## PROBLEM DESCRIPTION
Omitting all images, give the entries that follow again exactly as they read.

[Opening RECORDED DATA section]

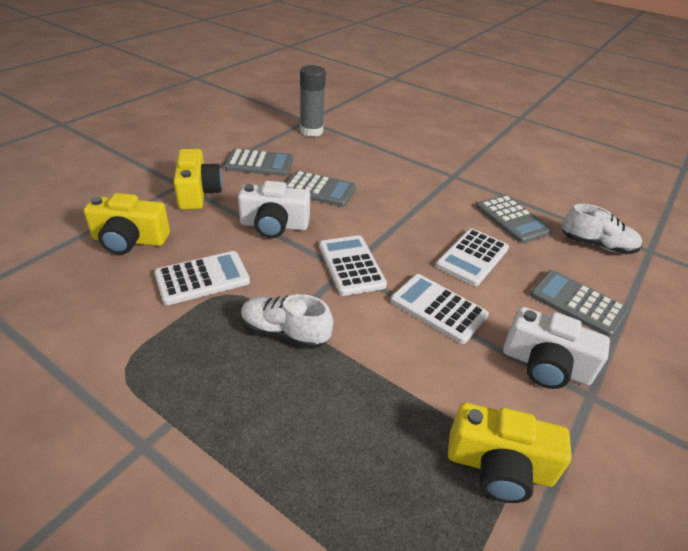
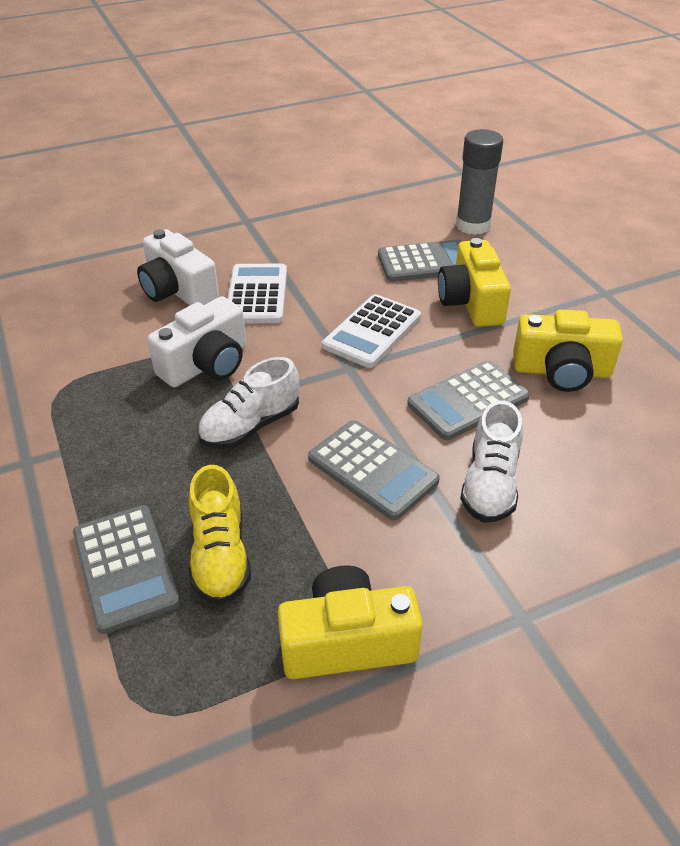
white calculator: [154,251,250,305] [319,235,387,296] [391,274,489,344] [436,229,509,286] = 4 -> [227,264,287,323] [322,294,421,368] = 2
yellow shoe: none = 0 -> [189,465,251,605] = 1

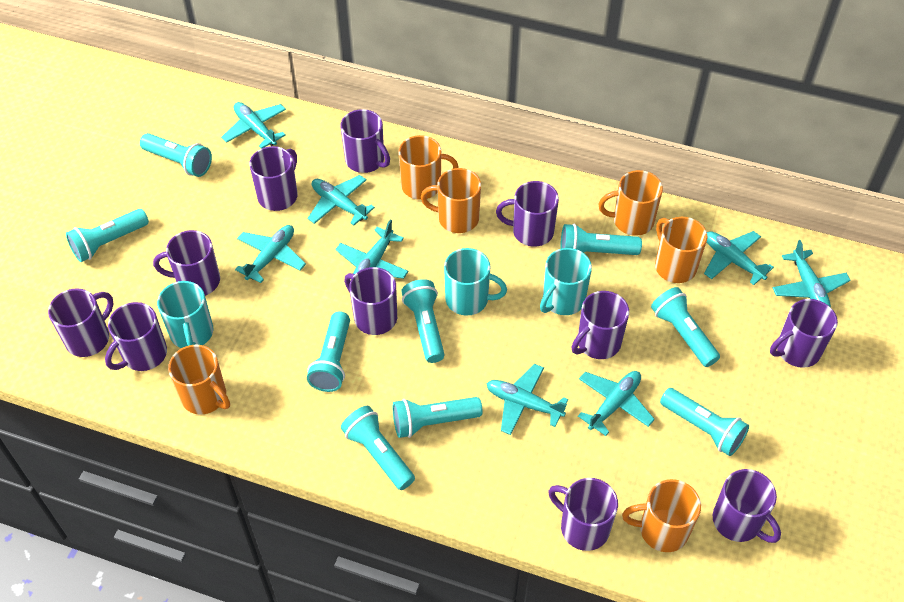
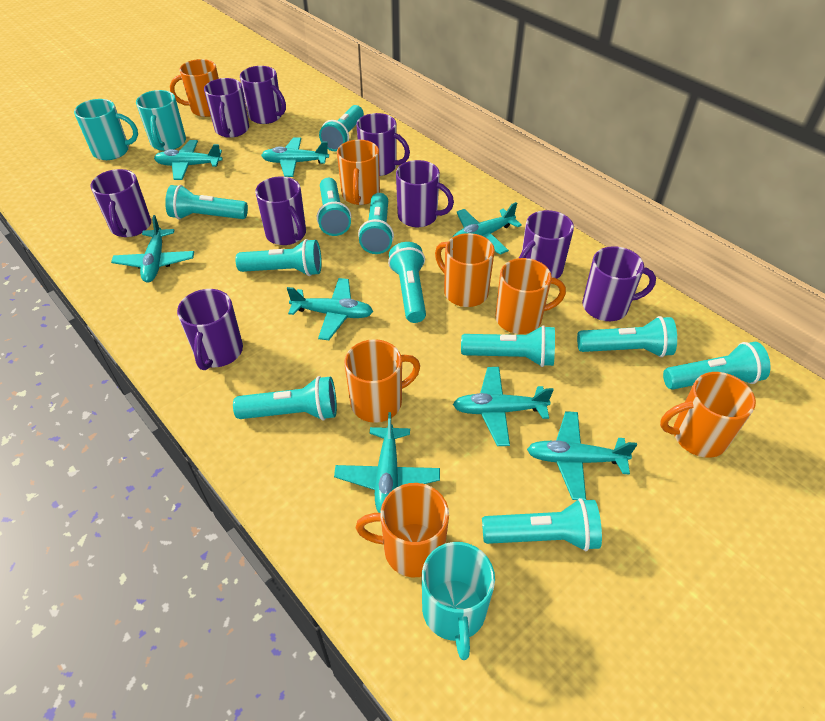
orange mug: [168,345,230,415] [398,135,459,200] [421,168,481,233] [599,170,663,236] [622,479,701,552] [655,217,707,283] = 6 -> [170,59,219,117] [337,140,380,205] [345,339,420,423] [356,483,449,577] [435,233,495,307] [495,258,566,334] [660,372,756,458] = 7
purple mug: [48,289,113,357] [105,302,167,371] [153,230,220,296] [249,146,298,211] [340,109,390,173] [344,267,397,335] [496,181,559,247] [548,478,618,551] [572,291,629,359] [713,469,781,543] [770,299,838,368] = 11 -> [90,169,151,237] [177,289,243,370] [204,78,249,138] [240,66,286,124] [255,176,306,245] [356,113,410,176] [396,160,454,227] [519,210,574,279] [582,246,656,321] = 9
turquoise flashlight: [66,209,149,262] [140,133,212,177] [307,311,350,392] [341,406,415,490] [393,397,483,438] [401,279,445,363] [560,224,642,255] [651,287,720,367] [660,388,749,456] = 9 -> [165,185,248,219] [233,376,337,421] [235,239,322,276] [317,178,351,236] [319,105,364,151] [358,193,394,254] [388,242,426,323] [461,325,555,367] [482,498,602,551] [577,316,677,357] [663,342,770,390] = 11

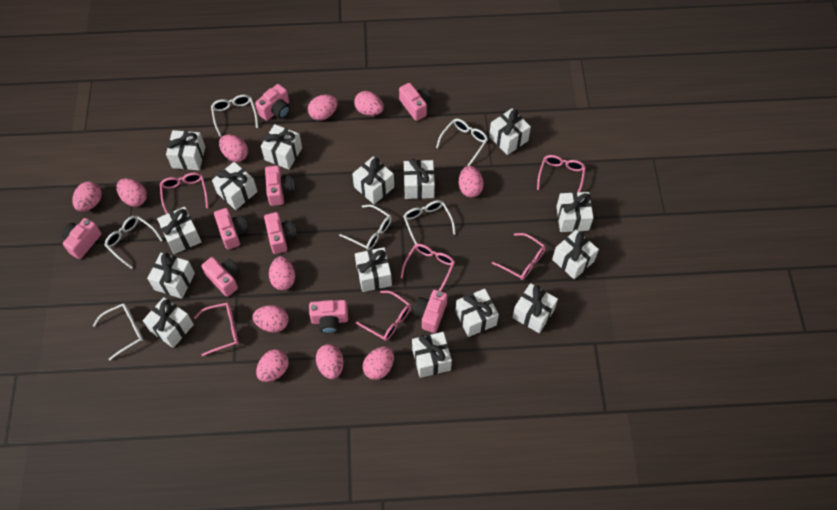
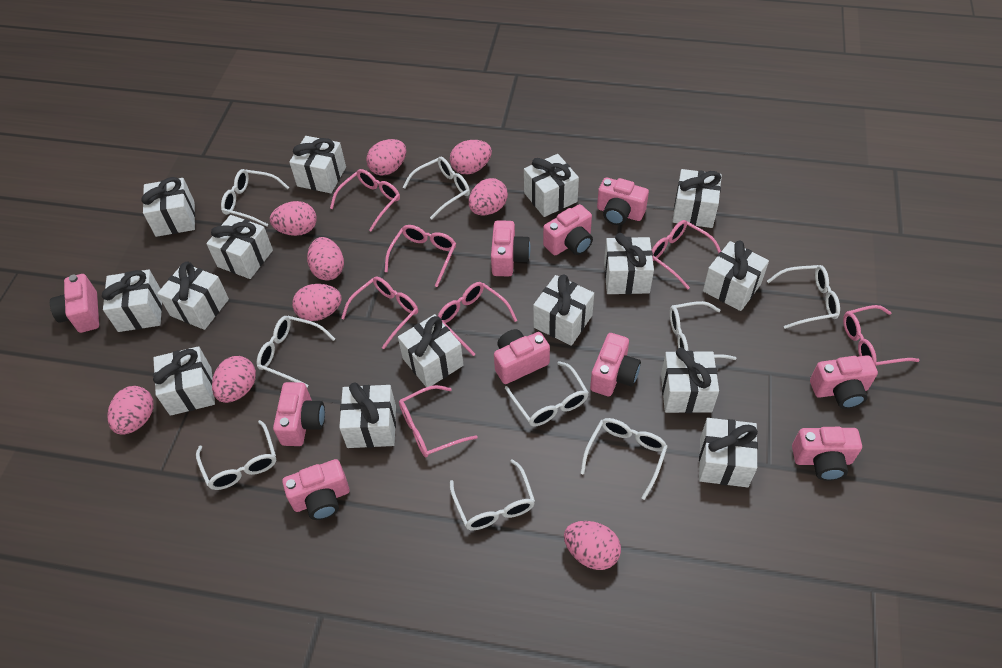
pink camera: [62,218,102,259] [201,257,240,297] [214,208,248,250] [255,84,290,121] [264,212,296,254] [265,166,294,206] [309,300,348,334] [399,83,432,121] [413,290,447,333] = 9 -> [50,274,99,333] [273,382,325,446] [282,459,349,520] [491,220,531,276] [494,329,550,384] [543,204,593,255] [590,333,641,396] [597,177,649,225] [792,427,862,481] [810,355,878,409] = 10
pink egg: [72,182,102,212] [117,178,147,207] [219,135,248,162] [253,305,289,332] [256,349,289,382] [269,256,295,290] [308,95,338,121] [316,344,344,379] [354,91,384,116] [363,346,394,380] [459,166,484,197] = 11 -> [107,386,154,435] [212,356,256,403] [270,201,317,236] [292,284,342,321] [307,237,344,280] [366,139,406,176] [450,140,492,174] [469,178,508,215] [564,521,621,570] = 9
pink glasses: [160,173,208,214] [194,303,238,356] [356,291,411,341] [400,244,455,291] [492,233,546,280] [537,155,586,192] = 6 -> [330,169,400,232] [341,277,418,349] [385,225,456,287] [399,385,478,457] [438,282,517,356] [652,220,721,289] [843,305,920,366] = 7
white glasses: [93,303,143,360] [104,215,162,269] [211,95,258,137] [339,205,392,250] [403,200,456,245] [436,119,488,166] = 6 -> [196,420,276,490] [221,169,289,226] [257,316,335,387] [403,157,470,219] [450,459,535,530] [505,361,589,426] [580,418,668,500] [670,301,736,360] [767,265,840,329] = 9

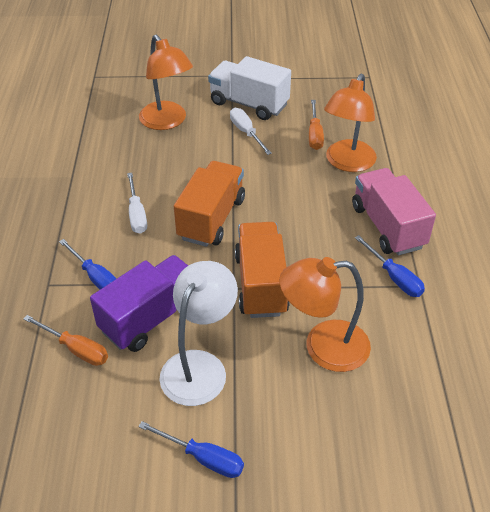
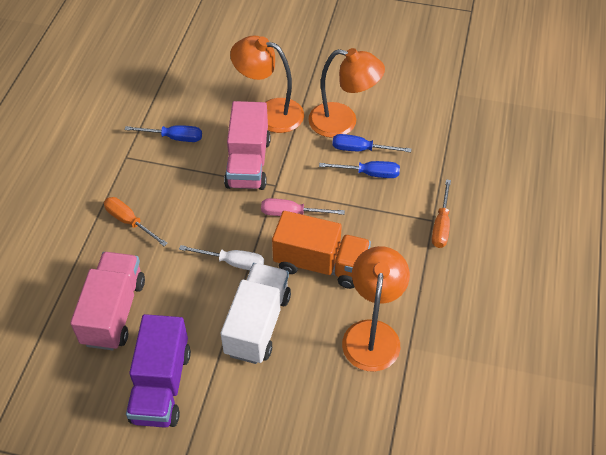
orange truck: [174,161,245,247] [235,222,290,318] = 2 -> [272,211,371,289] = 1
pink screwdriver: none = 0 -> [261,198,345,216] = 1
pink truck: [352,168,436,255] = 1 -> [70,252,145,350] [224,101,271,190] = 2
white lamp: [159,261,238,406] = 1 -> none = 0
white screwdriver: [127,173,147,234] [230,108,272,155] = 2 -> [179,245,264,270] = 1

[Closing RECORDED DATA section]

## EXERCISE SOLUTION
white calculator: [154,251,250,305] [319,235,387,296] [391,274,489,344] [436,229,509,286] = 4 -> [227,264,287,323] [322,294,421,368] = 2
yellow shoe: none = 0 -> [189,465,251,605] = 1

orange mug: [168,345,230,415] [398,135,459,200] [421,168,481,233] [599,170,663,236] [622,479,701,552] [655,217,707,283] = 6 -> [170,59,219,117] [337,140,380,205] [345,339,420,423] [356,483,449,577] [435,233,495,307] [495,258,566,334] [660,372,756,458] = 7
purple mug: [48,289,113,357] [105,302,167,371] [153,230,220,296] [249,146,298,211] [340,109,390,173] [344,267,397,335] [496,181,559,247] [548,478,618,551] [572,291,629,359] [713,469,781,543] [770,299,838,368] = 11 -> [90,169,151,237] [177,289,243,370] [204,78,249,138] [240,66,286,124] [255,176,306,245] [356,113,410,176] [396,160,454,227] [519,210,574,279] [582,246,656,321] = 9
turquoise flashlight: [66,209,149,262] [140,133,212,177] [307,311,350,392] [341,406,415,490] [393,397,483,438] [401,279,445,363] [560,224,642,255] [651,287,720,367] [660,388,749,456] = 9 -> [165,185,248,219] [233,376,337,421] [235,239,322,276] [317,178,351,236] [319,105,364,151] [358,193,394,254] [388,242,426,323] [461,325,555,367] [482,498,602,551] [577,316,677,357] [663,342,770,390] = 11

pink camera: [62,218,102,259] [201,257,240,297] [214,208,248,250] [255,84,290,121] [264,212,296,254] [265,166,294,206] [309,300,348,334] [399,83,432,121] [413,290,447,333] = 9 -> [50,274,99,333] [273,382,325,446] [282,459,349,520] [491,220,531,276] [494,329,550,384] [543,204,593,255] [590,333,641,396] [597,177,649,225] [792,427,862,481] [810,355,878,409] = 10
pink egg: [72,182,102,212] [117,178,147,207] [219,135,248,162] [253,305,289,332] [256,349,289,382] [269,256,295,290] [308,95,338,121] [316,344,344,379] [354,91,384,116] [363,346,394,380] [459,166,484,197] = 11 -> [107,386,154,435] [212,356,256,403] [270,201,317,236] [292,284,342,321] [307,237,344,280] [366,139,406,176] [450,140,492,174] [469,178,508,215] [564,521,621,570] = 9
pink glasses: [160,173,208,214] [194,303,238,356] [356,291,411,341] [400,244,455,291] [492,233,546,280] [537,155,586,192] = 6 -> [330,169,400,232] [341,277,418,349] [385,225,456,287] [399,385,478,457] [438,282,517,356] [652,220,721,289] [843,305,920,366] = 7
white glasses: [93,303,143,360] [104,215,162,269] [211,95,258,137] [339,205,392,250] [403,200,456,245] [436,119,488,166] = 6 -> [196,420,276,490] [221,169,289,226] [257,316,335,387] [403,157,470,219] [450,459,535,530] [505,361,589,426] [580,418,668,500] [670,301,736,360] [767,265,840,329] = 9

orange truck: [174,161,245,247] [235,222,290,318] = 2 -> [272,211,371,289] = 1
pink screwdriver: none = 0 -> [261,198,345,216] = 1
pink truck: [352,168,436,255] = 1 -> [70,252,145,350] [224,101,271,190] = 2
white lamp: [159,261,238,406] = 1 -> none = 0
white screwdriver: [127,173,147,234] [230,108,272,155] = 2 -> [179,245,264,270] = 1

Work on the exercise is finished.